Pick each line containing "minus" out of the records.

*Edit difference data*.
========================================================================

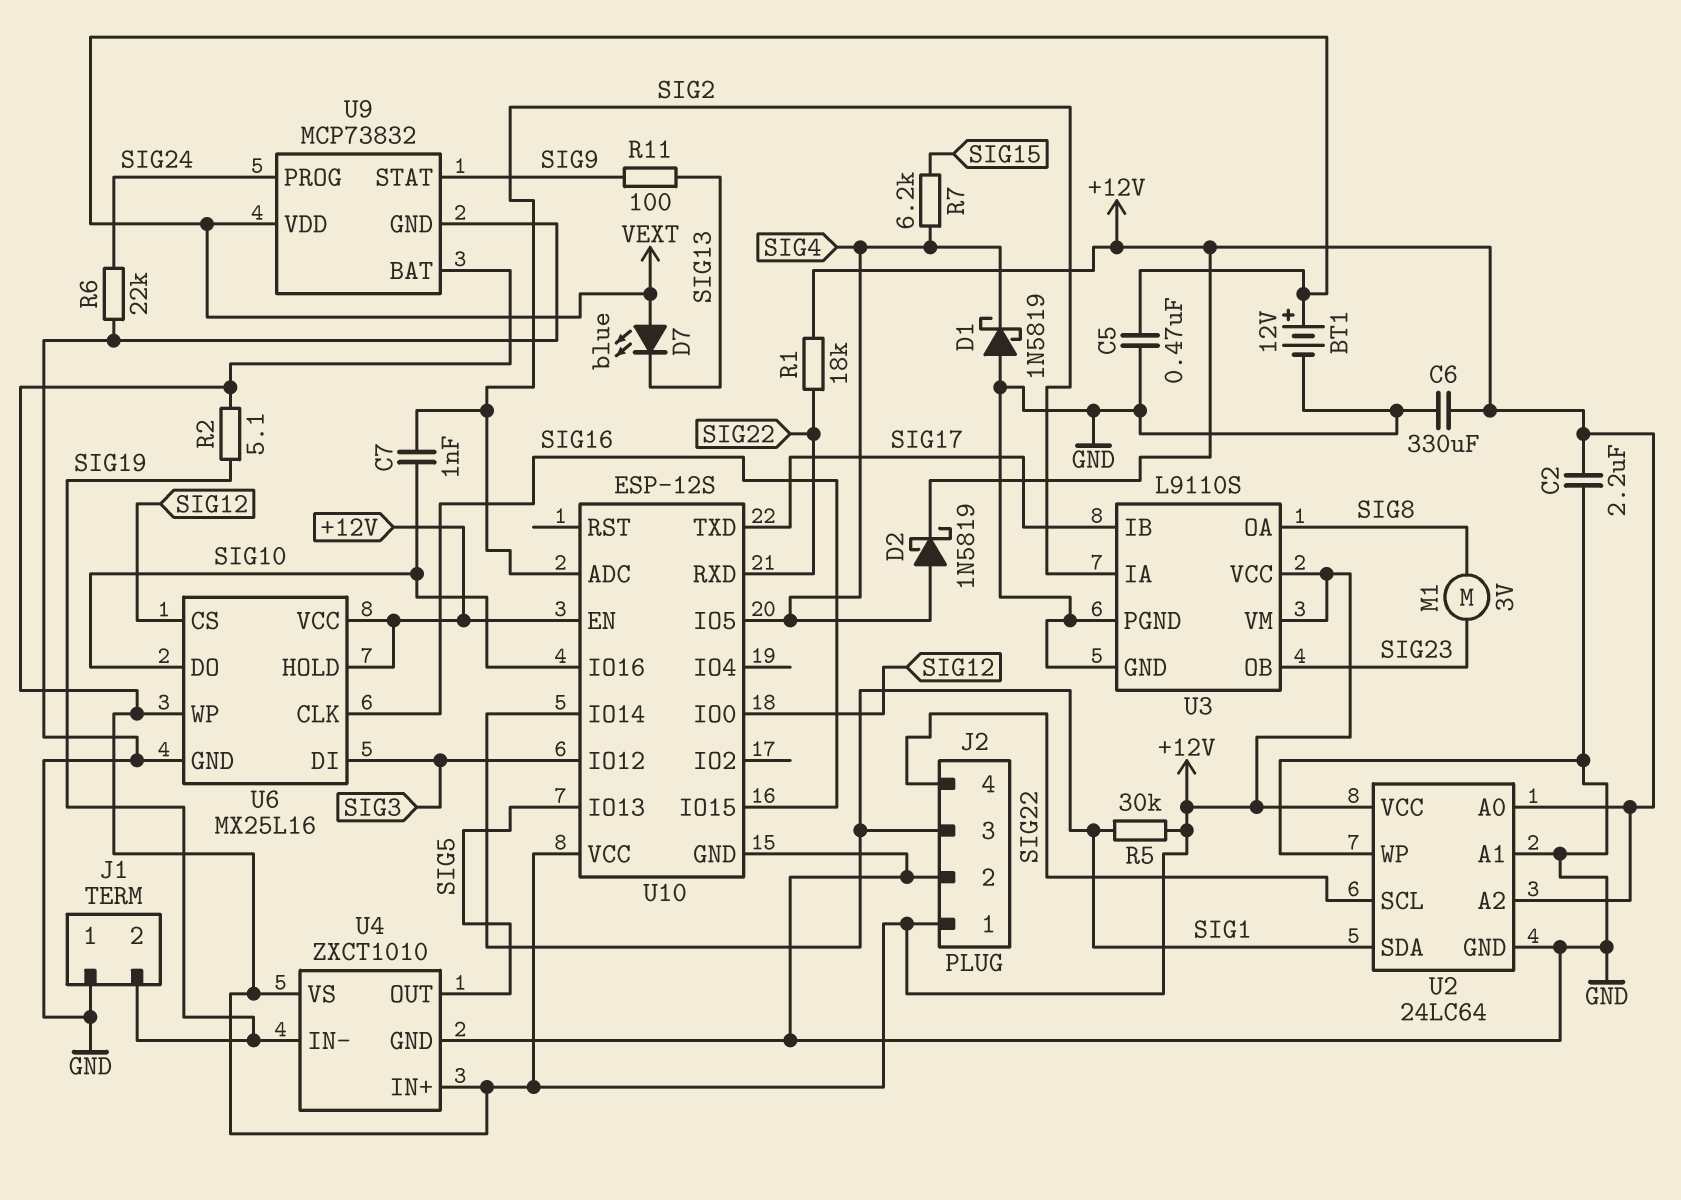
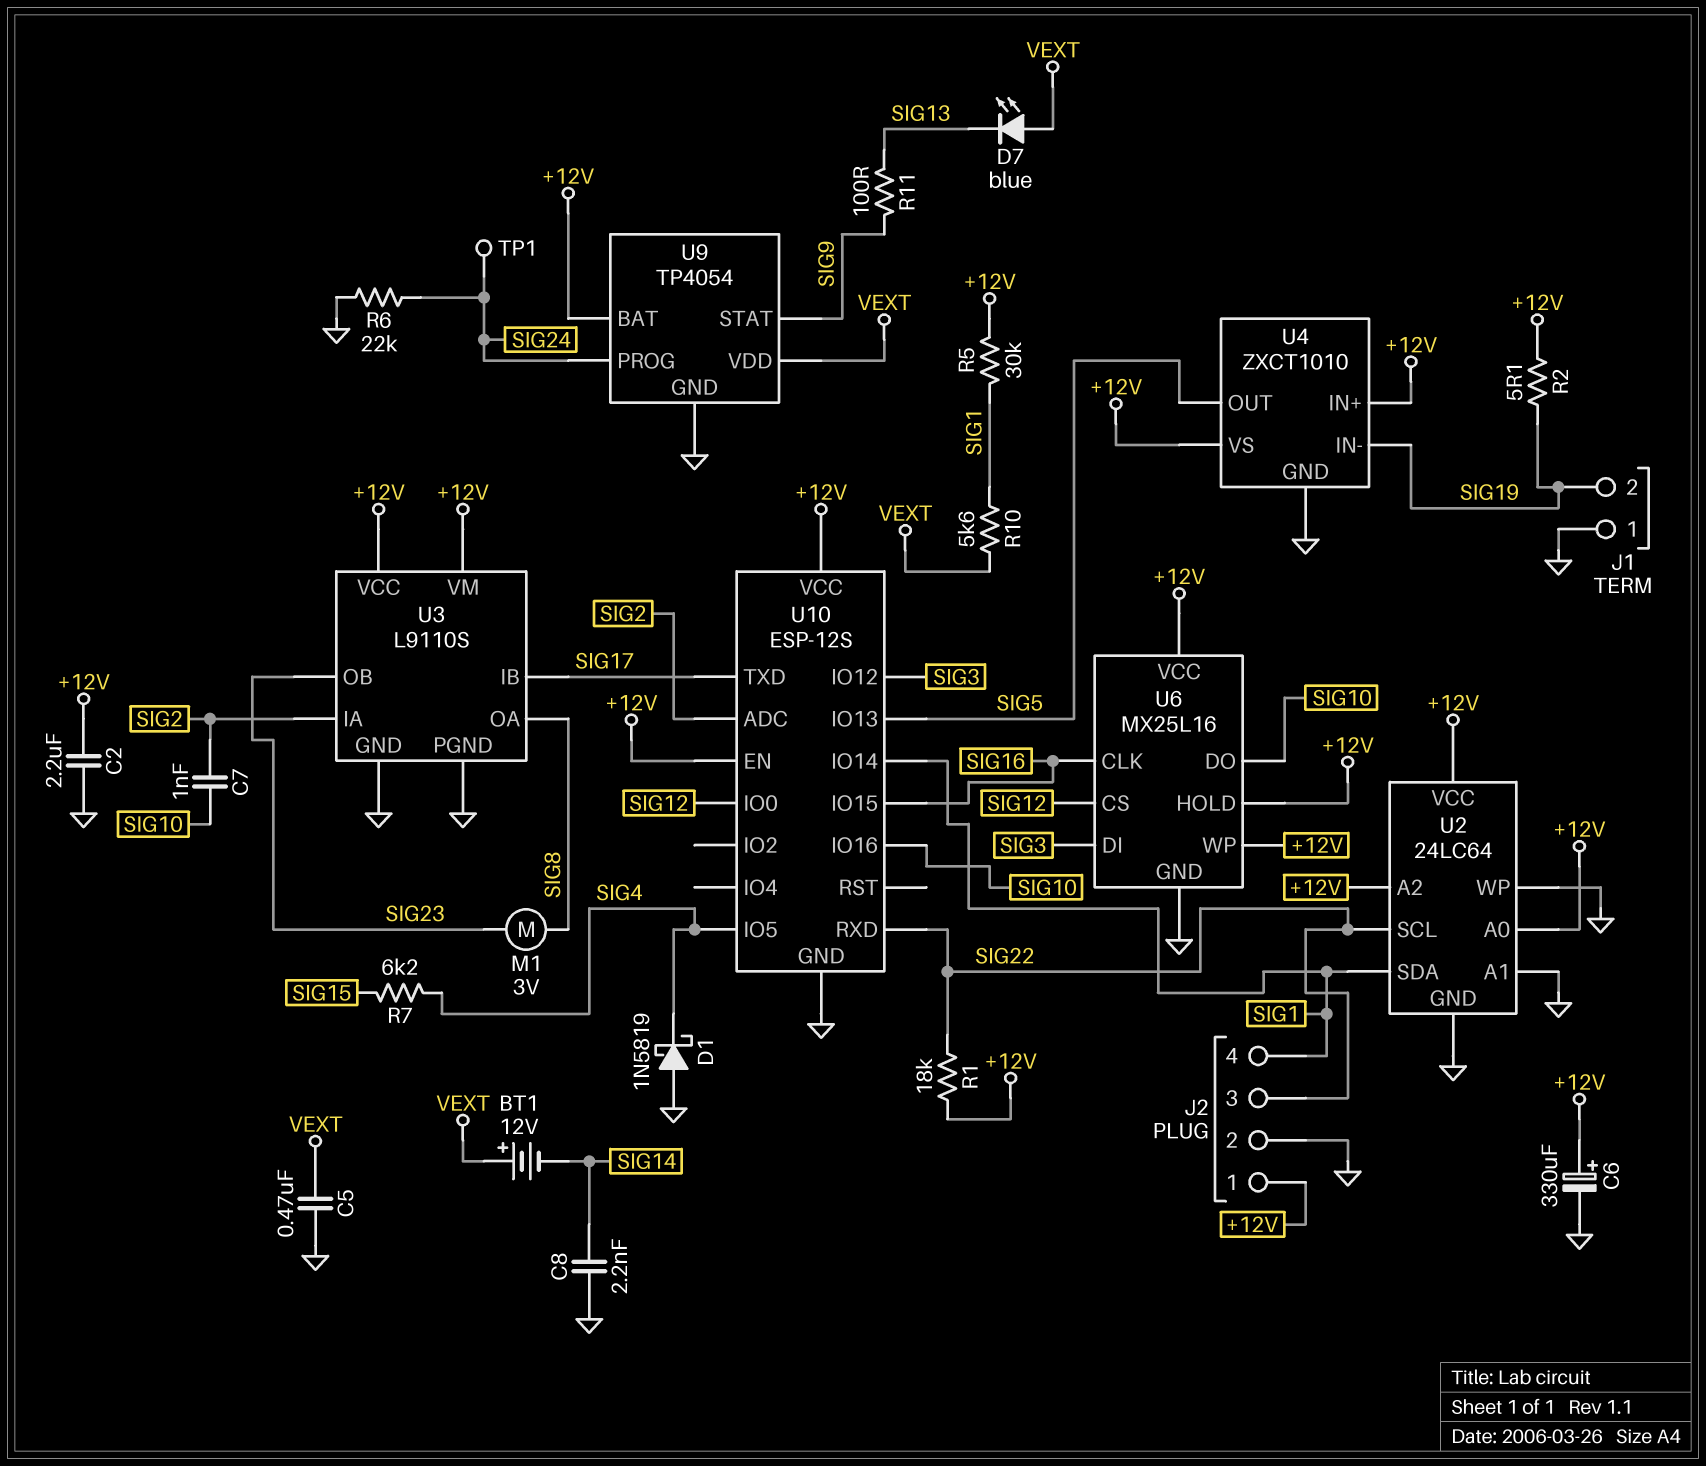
BT1: 12V (plus VEXT, minus GND) -> 12V (plus VEXT, minus SIG14)
C6: 330uF (+12V, GND) -> 330uF (plus +12V, minus GND)
C8: none -> 2.2nF (GND, SIG14)
D2: schottky 1N5819 (A SIG4, K +12V) -> none
J2 pin 3: SIG1 -> SIG22
J2 pin 4: SIG22 -> SIG1
R10: none -> 5.6k (SIG1, VEXT)
TP1: none -> test point (SIG24)
U9: MCP73832 -> TP4054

========================================================================

*Output for this task*.
BT1: 12V (plus VEXT, minus GND) -> 12V (plus VEXT, minus SIG14)
C6: 330uF (+12V, GND) -> 330uF (plus +12V, minus GND)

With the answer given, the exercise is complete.